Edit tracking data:

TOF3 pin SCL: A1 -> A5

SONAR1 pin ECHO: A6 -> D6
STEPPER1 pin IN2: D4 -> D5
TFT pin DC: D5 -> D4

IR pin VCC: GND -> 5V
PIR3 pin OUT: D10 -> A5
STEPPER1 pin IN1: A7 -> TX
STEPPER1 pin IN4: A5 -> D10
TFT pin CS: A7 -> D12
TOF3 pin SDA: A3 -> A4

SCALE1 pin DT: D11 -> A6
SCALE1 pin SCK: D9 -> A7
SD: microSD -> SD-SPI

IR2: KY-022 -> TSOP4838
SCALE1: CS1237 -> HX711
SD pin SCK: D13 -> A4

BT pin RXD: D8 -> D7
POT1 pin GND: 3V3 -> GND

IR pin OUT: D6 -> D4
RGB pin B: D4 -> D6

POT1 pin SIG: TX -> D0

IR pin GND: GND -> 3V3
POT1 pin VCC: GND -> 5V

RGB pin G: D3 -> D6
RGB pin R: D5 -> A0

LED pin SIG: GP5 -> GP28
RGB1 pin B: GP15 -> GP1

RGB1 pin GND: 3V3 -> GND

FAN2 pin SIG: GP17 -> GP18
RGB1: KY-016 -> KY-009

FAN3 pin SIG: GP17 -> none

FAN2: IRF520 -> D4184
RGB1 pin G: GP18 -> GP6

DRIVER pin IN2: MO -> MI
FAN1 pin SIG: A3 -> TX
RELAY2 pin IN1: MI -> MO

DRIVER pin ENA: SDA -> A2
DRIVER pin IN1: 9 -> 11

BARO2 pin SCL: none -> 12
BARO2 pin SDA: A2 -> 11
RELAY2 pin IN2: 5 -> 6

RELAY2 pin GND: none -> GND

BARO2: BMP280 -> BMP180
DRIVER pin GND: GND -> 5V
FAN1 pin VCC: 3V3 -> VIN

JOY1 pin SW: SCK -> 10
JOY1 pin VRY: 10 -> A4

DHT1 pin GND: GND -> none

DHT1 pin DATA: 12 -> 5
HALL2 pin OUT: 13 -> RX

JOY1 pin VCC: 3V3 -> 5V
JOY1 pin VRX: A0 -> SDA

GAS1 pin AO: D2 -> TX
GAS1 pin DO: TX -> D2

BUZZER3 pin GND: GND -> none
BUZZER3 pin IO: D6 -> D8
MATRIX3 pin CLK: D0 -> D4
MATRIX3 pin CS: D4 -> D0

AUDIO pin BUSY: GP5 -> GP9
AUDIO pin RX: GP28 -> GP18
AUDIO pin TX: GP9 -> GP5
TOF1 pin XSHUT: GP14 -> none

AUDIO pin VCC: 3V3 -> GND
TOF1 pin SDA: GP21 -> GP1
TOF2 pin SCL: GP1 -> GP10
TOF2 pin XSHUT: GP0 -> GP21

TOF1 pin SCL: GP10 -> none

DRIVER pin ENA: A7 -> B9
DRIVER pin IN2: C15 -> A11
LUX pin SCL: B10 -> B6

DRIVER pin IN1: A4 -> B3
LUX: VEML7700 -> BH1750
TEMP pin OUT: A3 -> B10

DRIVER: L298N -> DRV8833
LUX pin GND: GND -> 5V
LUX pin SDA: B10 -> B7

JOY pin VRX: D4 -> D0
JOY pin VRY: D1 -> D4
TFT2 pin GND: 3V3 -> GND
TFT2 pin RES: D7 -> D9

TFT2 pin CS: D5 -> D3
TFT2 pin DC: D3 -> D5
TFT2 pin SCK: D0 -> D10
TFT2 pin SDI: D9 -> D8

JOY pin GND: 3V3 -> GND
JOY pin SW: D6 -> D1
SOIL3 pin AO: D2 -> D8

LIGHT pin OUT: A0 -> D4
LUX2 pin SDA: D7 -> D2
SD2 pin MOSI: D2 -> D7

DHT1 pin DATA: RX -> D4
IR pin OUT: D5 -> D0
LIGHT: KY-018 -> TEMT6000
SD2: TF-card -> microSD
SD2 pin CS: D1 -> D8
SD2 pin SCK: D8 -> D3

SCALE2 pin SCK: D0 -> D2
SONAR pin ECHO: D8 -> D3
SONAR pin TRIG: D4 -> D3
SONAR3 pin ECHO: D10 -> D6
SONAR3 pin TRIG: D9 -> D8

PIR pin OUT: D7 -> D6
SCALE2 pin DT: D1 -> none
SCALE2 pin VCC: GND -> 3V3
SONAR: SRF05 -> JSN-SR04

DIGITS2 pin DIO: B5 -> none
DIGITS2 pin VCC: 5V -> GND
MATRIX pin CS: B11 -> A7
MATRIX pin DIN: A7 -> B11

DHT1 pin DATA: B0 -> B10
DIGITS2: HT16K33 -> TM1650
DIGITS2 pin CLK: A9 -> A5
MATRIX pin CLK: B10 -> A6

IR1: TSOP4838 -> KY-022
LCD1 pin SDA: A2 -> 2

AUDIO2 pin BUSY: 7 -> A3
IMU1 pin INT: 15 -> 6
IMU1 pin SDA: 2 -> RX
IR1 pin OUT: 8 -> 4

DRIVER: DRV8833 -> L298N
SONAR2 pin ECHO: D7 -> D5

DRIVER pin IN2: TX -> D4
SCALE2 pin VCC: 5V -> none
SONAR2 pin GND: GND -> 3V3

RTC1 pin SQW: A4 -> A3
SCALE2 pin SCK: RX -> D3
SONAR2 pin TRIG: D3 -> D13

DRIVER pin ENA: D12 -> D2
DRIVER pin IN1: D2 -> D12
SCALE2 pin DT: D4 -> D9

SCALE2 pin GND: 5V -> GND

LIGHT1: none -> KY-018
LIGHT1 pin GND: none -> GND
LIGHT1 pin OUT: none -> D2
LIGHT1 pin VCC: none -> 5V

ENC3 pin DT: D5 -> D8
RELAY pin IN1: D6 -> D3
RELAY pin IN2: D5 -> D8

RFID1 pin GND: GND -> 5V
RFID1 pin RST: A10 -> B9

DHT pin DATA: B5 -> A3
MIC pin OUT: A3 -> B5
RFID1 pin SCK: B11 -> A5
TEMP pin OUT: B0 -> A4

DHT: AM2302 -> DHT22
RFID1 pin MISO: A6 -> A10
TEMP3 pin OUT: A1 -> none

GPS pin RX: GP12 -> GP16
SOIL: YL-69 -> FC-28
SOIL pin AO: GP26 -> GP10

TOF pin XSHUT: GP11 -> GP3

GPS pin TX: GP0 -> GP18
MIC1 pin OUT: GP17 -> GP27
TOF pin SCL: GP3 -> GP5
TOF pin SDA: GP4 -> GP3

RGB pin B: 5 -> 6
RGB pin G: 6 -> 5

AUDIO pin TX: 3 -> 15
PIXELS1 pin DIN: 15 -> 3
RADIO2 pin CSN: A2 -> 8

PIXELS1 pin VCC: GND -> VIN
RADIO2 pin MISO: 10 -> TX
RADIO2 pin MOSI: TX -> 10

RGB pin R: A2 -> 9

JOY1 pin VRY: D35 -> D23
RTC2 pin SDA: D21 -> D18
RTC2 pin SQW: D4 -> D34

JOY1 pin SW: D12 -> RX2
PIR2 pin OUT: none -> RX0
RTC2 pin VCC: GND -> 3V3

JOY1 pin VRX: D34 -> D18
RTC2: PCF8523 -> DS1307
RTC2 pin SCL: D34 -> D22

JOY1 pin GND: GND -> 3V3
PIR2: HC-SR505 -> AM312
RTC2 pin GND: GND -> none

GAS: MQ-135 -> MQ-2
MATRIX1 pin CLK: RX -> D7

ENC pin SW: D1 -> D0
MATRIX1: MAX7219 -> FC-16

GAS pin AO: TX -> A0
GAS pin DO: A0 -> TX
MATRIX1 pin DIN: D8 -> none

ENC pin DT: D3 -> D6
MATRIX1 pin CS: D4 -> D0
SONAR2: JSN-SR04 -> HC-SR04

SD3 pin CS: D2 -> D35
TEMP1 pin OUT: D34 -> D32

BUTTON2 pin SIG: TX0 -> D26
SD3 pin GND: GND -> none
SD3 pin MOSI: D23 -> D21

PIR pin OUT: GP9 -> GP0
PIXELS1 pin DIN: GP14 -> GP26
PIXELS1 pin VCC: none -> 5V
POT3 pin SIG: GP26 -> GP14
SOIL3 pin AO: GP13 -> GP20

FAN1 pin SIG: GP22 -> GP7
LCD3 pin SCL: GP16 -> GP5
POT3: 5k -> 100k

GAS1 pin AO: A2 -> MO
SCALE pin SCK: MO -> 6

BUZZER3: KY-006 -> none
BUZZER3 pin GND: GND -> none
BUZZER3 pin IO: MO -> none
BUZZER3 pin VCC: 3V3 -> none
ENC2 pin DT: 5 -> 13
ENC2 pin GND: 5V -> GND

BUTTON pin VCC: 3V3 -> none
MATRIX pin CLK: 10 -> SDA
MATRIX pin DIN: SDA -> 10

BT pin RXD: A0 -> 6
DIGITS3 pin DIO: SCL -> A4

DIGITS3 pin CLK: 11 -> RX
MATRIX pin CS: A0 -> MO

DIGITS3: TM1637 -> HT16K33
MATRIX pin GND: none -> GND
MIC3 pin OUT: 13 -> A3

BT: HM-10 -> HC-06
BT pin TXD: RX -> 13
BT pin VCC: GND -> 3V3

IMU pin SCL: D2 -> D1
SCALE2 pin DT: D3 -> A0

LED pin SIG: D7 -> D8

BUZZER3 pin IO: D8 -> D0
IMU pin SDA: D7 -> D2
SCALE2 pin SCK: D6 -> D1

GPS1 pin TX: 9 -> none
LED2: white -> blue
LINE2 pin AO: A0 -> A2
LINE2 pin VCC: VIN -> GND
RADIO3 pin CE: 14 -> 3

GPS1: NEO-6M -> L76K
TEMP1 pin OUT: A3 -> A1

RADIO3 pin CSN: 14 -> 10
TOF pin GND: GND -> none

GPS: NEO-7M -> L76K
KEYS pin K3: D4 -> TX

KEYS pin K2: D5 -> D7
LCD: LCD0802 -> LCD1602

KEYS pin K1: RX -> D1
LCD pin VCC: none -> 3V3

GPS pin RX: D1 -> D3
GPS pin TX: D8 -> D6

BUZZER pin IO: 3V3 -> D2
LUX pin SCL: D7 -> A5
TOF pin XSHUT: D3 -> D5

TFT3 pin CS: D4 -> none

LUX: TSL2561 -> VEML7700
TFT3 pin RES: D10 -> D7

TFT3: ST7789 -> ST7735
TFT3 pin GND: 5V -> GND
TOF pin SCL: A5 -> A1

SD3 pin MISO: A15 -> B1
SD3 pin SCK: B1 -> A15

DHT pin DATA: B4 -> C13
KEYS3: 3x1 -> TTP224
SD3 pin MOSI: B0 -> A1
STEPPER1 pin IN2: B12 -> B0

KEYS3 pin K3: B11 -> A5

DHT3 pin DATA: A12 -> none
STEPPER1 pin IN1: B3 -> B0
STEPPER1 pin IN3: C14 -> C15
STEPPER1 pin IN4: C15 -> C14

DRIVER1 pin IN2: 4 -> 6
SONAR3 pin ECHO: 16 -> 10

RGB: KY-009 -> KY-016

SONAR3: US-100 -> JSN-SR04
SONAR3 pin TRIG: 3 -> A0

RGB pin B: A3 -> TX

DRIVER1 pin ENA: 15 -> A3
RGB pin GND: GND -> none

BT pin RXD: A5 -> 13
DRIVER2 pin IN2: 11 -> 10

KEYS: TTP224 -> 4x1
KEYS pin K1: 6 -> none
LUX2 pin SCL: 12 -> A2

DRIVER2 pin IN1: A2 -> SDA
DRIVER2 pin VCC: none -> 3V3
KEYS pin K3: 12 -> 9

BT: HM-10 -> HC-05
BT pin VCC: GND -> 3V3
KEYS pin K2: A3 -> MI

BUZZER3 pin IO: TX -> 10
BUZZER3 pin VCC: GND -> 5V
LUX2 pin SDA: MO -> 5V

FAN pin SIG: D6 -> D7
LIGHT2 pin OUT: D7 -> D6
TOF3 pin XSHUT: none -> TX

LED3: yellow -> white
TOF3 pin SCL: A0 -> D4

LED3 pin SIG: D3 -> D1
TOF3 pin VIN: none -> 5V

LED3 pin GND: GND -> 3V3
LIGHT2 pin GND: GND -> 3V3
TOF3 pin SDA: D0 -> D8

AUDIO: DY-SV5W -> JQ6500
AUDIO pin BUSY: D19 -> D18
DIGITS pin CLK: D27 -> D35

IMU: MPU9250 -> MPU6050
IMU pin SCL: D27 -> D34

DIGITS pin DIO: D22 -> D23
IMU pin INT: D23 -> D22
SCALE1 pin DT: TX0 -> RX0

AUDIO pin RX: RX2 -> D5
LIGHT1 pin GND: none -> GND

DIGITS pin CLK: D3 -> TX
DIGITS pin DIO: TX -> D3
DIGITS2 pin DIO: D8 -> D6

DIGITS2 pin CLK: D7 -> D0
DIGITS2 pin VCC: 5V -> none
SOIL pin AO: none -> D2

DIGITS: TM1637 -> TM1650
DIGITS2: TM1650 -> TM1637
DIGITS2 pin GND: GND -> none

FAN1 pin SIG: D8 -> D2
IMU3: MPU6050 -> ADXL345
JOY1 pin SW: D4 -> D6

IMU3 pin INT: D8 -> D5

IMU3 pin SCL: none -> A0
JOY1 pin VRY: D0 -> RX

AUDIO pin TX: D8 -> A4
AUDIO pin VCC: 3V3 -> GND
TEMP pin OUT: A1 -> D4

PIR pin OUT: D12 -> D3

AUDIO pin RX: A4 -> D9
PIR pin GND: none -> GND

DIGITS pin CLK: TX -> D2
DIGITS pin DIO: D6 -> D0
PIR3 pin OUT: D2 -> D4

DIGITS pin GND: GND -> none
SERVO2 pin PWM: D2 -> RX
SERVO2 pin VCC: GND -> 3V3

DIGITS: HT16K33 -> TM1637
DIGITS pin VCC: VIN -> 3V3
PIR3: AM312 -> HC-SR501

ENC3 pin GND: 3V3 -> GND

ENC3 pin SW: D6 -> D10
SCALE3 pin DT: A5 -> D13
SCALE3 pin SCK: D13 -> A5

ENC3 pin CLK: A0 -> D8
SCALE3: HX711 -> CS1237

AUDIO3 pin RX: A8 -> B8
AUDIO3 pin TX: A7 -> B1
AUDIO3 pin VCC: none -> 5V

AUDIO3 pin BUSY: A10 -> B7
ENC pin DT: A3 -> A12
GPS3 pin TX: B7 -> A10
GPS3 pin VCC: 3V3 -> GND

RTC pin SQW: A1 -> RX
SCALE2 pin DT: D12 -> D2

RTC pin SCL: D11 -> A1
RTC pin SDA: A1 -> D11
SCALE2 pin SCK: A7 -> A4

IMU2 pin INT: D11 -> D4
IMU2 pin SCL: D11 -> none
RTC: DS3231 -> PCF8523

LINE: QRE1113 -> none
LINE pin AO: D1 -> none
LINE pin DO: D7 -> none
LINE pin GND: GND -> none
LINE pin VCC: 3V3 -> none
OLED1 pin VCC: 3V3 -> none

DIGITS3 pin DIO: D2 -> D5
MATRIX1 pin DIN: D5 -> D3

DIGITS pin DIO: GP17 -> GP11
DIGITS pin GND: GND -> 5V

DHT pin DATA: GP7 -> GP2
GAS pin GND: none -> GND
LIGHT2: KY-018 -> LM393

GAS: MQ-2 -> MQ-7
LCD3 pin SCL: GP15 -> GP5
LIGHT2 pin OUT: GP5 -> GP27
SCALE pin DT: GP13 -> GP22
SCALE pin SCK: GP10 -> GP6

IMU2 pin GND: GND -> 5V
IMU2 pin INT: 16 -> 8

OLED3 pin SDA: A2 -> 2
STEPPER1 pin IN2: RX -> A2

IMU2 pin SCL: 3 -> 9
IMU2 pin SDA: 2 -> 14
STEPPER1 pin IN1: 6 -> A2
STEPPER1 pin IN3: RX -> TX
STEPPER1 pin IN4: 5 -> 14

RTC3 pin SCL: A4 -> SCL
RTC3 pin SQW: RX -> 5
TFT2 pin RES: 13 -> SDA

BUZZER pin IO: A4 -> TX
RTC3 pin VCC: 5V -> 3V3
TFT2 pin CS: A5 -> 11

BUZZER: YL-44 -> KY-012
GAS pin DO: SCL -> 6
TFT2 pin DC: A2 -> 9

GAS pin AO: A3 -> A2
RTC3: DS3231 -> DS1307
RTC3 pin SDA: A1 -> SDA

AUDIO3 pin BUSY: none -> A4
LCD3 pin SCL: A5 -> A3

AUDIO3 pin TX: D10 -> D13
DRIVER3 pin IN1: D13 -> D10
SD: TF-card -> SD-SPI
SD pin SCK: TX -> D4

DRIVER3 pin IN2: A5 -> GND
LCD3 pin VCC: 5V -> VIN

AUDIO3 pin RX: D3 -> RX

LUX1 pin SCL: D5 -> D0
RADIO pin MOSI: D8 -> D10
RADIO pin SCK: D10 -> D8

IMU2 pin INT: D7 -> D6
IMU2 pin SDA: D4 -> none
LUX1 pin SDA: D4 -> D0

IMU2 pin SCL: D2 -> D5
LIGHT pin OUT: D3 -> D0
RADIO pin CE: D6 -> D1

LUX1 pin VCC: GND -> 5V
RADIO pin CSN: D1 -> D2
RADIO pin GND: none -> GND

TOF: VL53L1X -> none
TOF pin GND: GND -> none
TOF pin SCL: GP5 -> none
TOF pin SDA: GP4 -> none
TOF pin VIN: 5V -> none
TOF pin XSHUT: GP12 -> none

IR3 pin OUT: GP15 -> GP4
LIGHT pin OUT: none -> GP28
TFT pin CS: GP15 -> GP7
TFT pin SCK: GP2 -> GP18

**What you should do**.
Your answer should be the exact lines above from the one with "DIGITS2 pin DIO: D8 -> D6" through the one with "GPS3 pin VCC: 3V3 -> GND", both included, and nothing besides.

**Solution for this problem**.
DIGITS2 pin DIO: D8 -> D6

DIGITS2 pin CLK: D7 -> D0
DIGITS2 pin VCC: 5V -> none
SOIL pin AO: none -> D2

DIGITS: TM1637 -> TM1650
DIGITS2: TM1650 -> TM1637
DIGITS2 pin GND: GND -> none

FAN1 pin SIG: D8 -> D2
IMU3: MPU6050 -> ADXL345
JOY1 pin SW: D4 -> D6

IMU3 pin INT: D8 -> D5

IMU3 pin SCL: none -> A0
JOY1 pin VRY: D0 -> RX

AUDIO pin TX: D8 -> A4
AUDIO pin VCC: 3V3 -> GND
TEMP pin OUT: A1 -> D4

PIR pin OUT: D12 -> D3

AUDIO pin RX: A4 -> D9
PIR pin GND: none -> GND

DIGITS pin CLK: TX -> D2
DIGITS pin DIO: D6 -> D0
PIR3 pin OUT: D2 -> D4

DIGITS pin GND: GND -> none
SERVO2 pin PWM: D2 -> RX
SERVO2 pin VCC: GND -> 3V3

DIGITS: HT16K33 -> TM1637
DIGITS pin VCC: VIN -> 3V3
PIR3: AM312 -> HC-SR501

ENC3 pin GND: 3V3 -> GND

ENC3 pin SW: D6 -> D10
SCALE3 pin DT: A5 -> D13
SCALE3 pin SCK: D13 -> A5

ENC3 pin CLK: A0 -> D8
SCALE3: HX711 -> CS1237

AUDIO3 pin RX: A8 -> B8
AUDIO3 pin TX: A7 -> B1
AUDIO3 pin VCC: none -> 5V

AUDIO3 pin BUSY: A10 -> B7
ENC pin DT: A3 -> A12
GPS3 pin TX: B7 -> A10
GPS3 pin VCC: 3V3 -> GND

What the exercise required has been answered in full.